• [Exercise requirements] With all pictures excluded, restate the records that follow exactly as written.

[[ Source records, beginning ]]

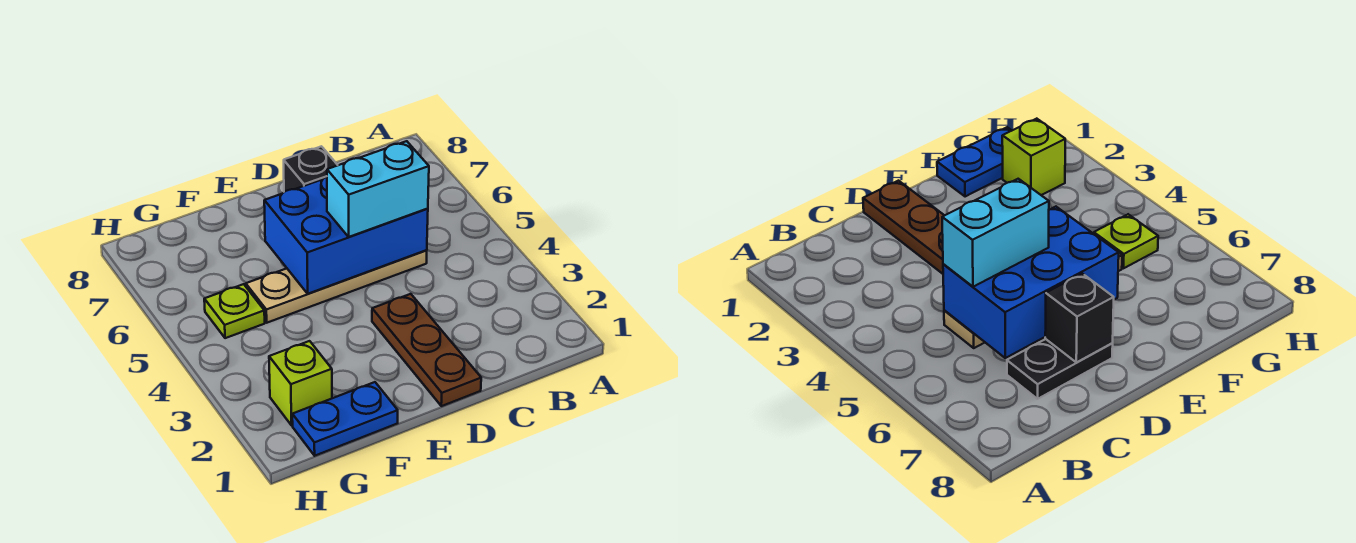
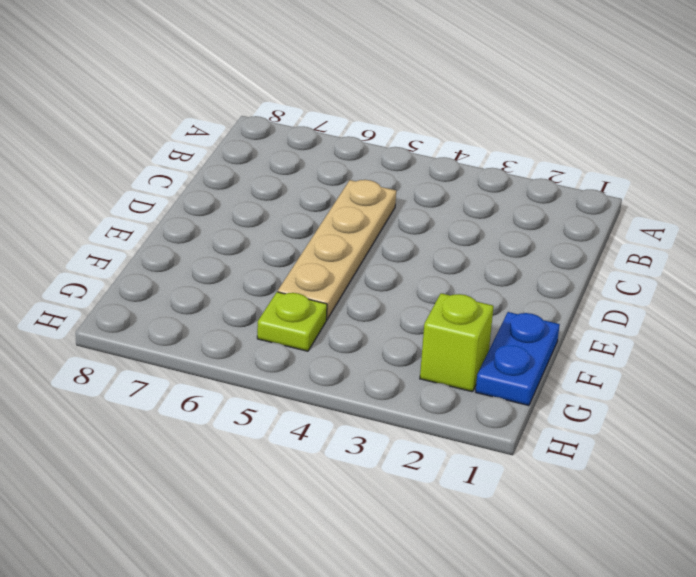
none -> black plate C7:D7 level 1
none -> brown plate D1:D3 level 1

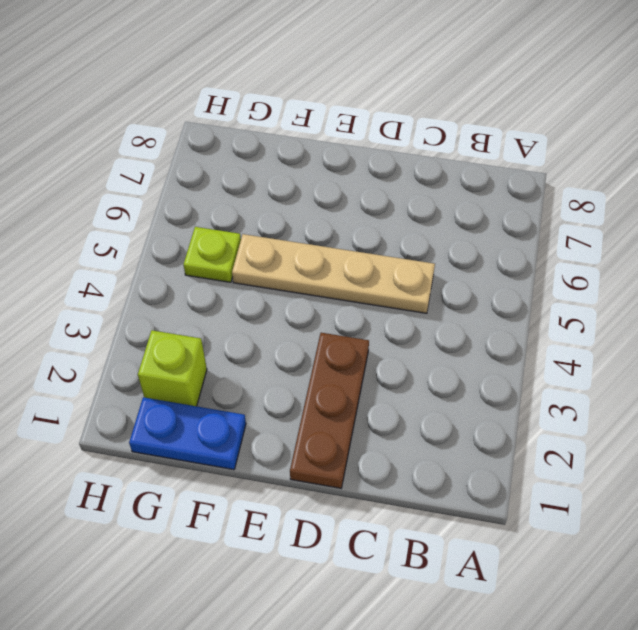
none -> black plate C7:D7 level 1
none -> blue brick C5:E6 level 2

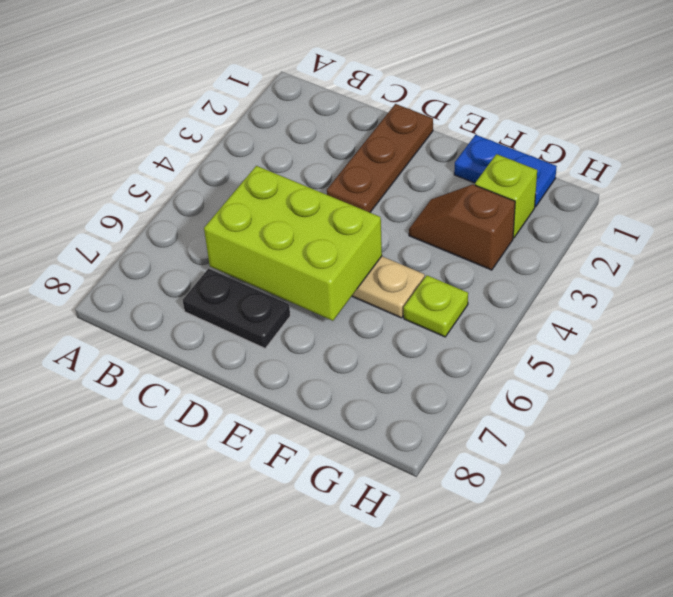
lime brick C5:E6 level 2 -> blue brick C5:E6 level 2
brown slope F3:G3 level 1 top G -> none
none -> black brick D7 level 2
none -> cyan brick C5:D5 level 3

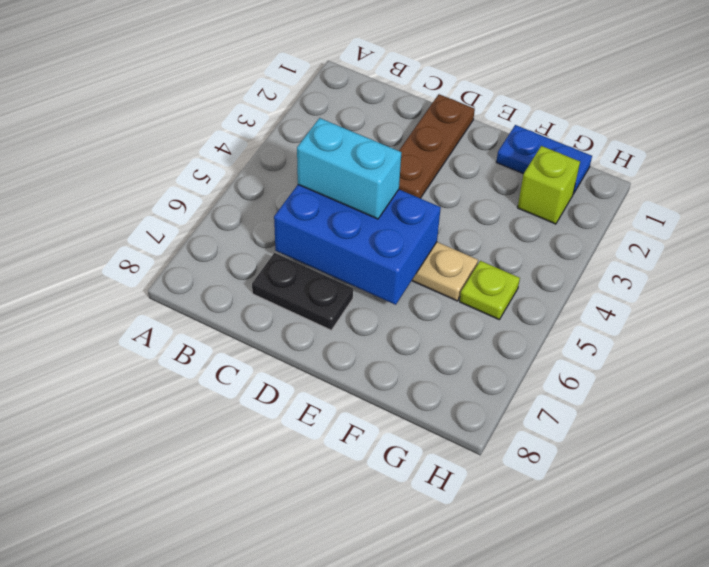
none -> black brick D7 level 2

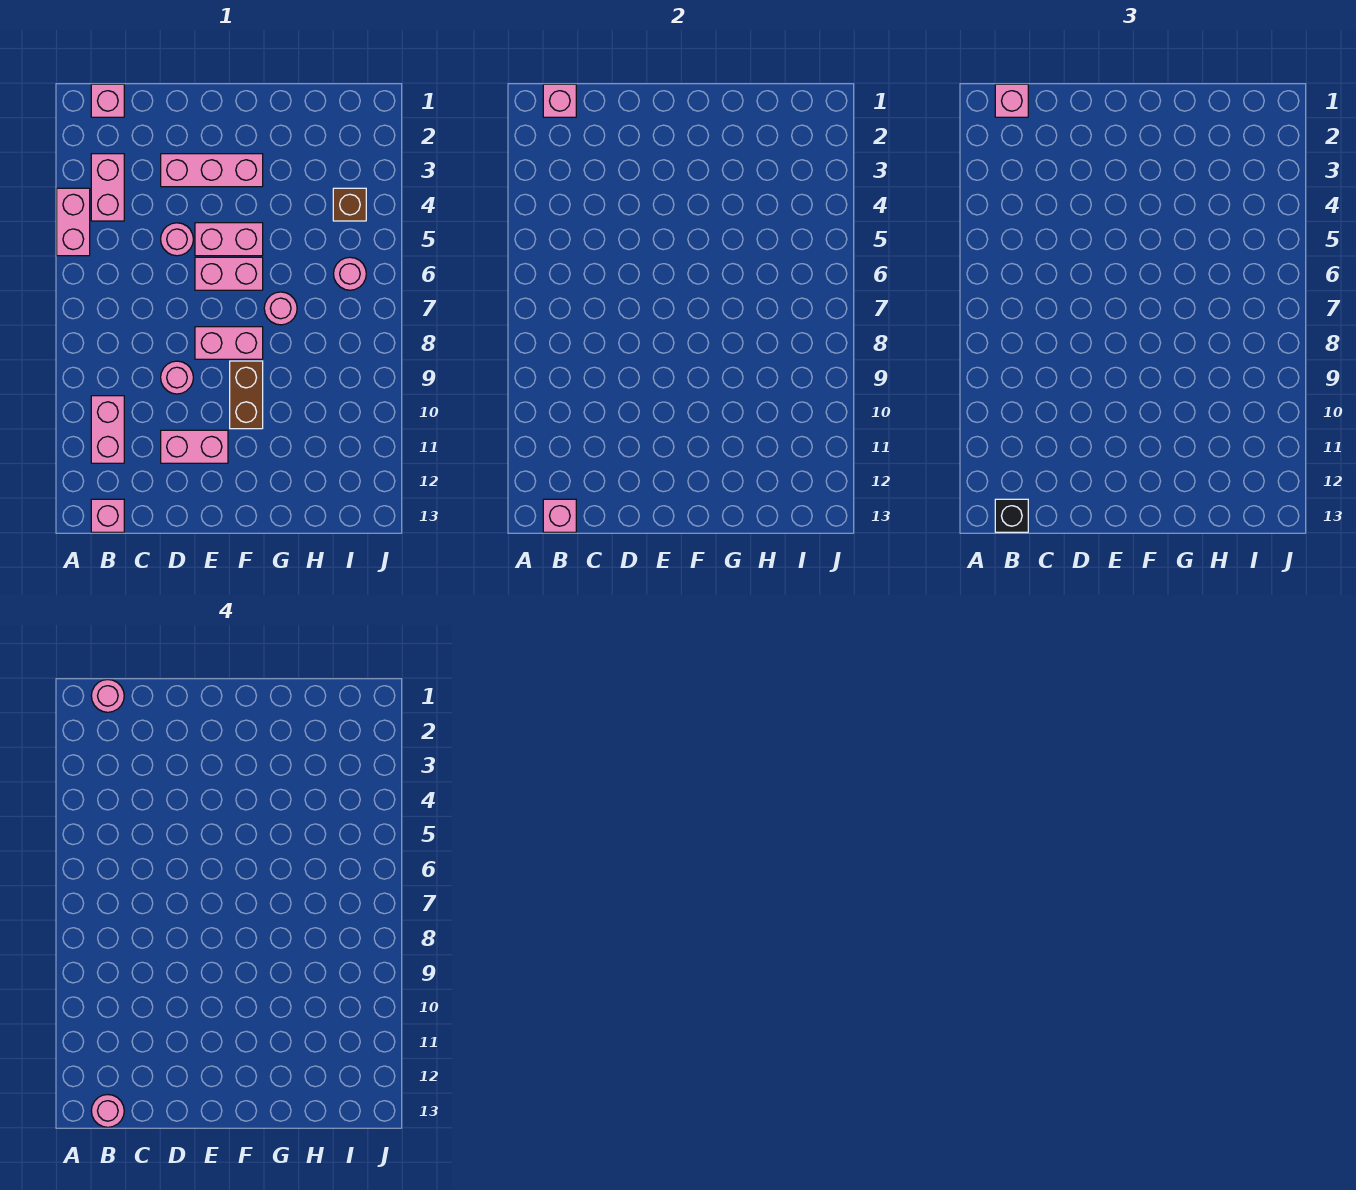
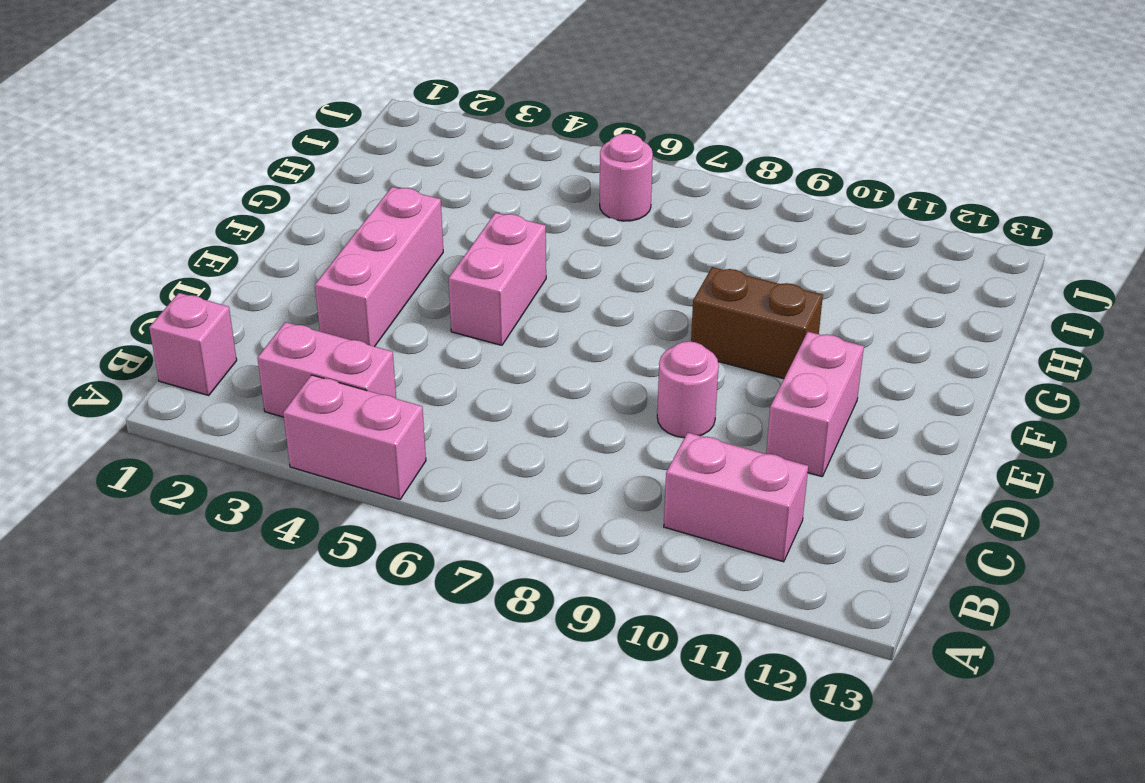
none -> pink brick B13 level 1
none -> pink round brick D5 level 1
none -> pink brick E6:F6 level 1

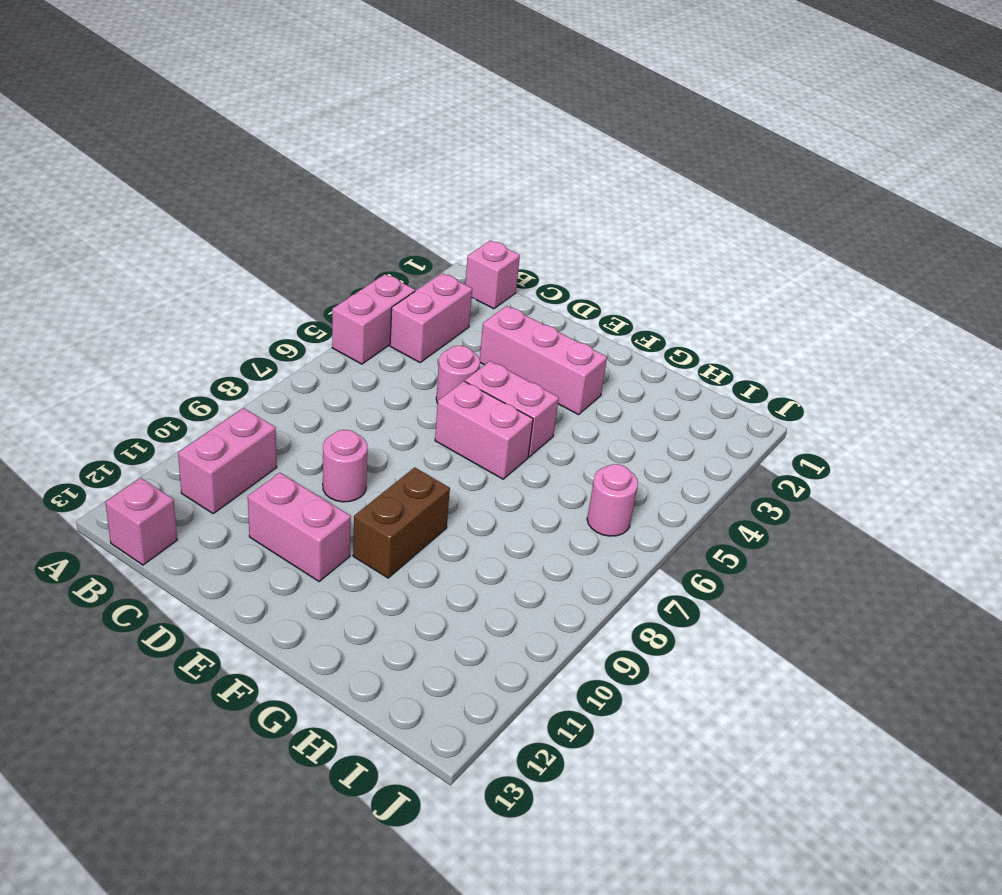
none -> pink brick E8:F8 level 1
none -> pink round brick G7 level 1
none -> brown brick I4 level 1

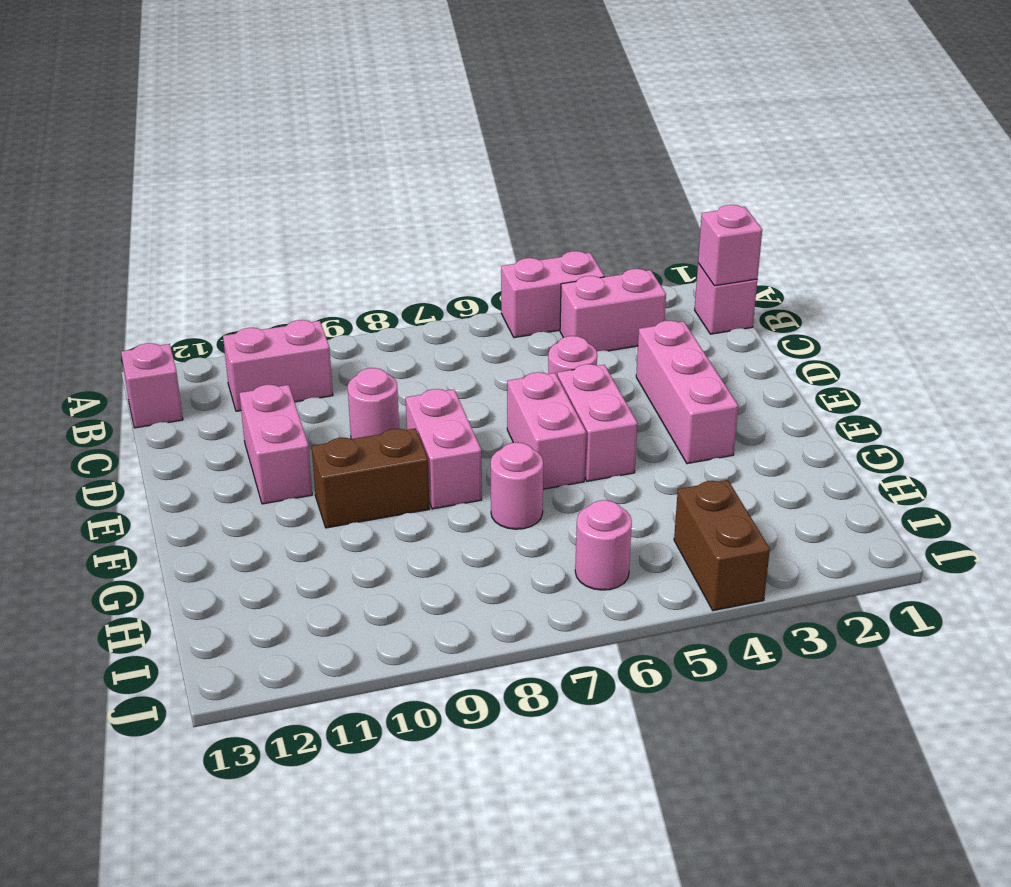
brown brick I4:J4 level 1 -> brown brick I4 level 1
none -> pink brick B13 level 2
none -> pink brick B1 level 3
none -> black brick B13 level 3

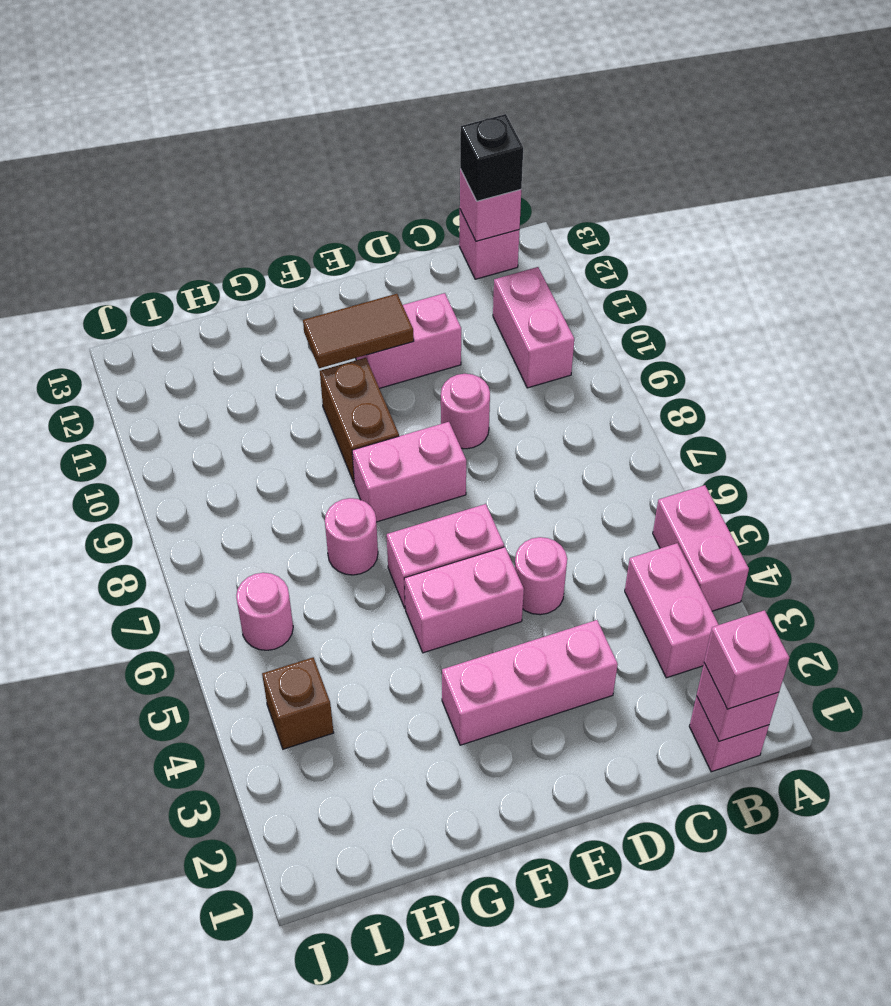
brown tile E11:F11 level 2 -> none
none -> pink round brick B1 level 4
none -> pink round brick B13 level 4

[[ Source records, end ]]

• [Response to this exercise]
none -> black plate C7:D7 level 1
none -> brown plate D1:D3 level 1

none -> black plate C7:D7 level 1
none -> blue brick C5:E6 level 2

lime brick C5:E6 level 2 -> blue brick C5:E6 level 2
brown slope F3:G3 level 1 top G -> none
none -> black brick D7 level 2
none -> cyan brick C5:D5 level 3

none -> black brick D7 level 2

none -> pink brick B13 level 1
none -> pink round brick D5 level 1
none -> pink brick E6:F6 level 1

none -> pink brick E8:F8 level 1
none -> pink round brick G7 level 1
none -> brown brick I4 level 1

brown brick I4:J4 level 1 -> brown brick I4 level 1
none -> pink brick B13 level 2
none -> pink brick B1 level 3
none -> black brick B13 level 3

brown tile E11:F11 level 2 -> none
none -> pink round brick B1 level 4
none -> pink round brick B13 level 4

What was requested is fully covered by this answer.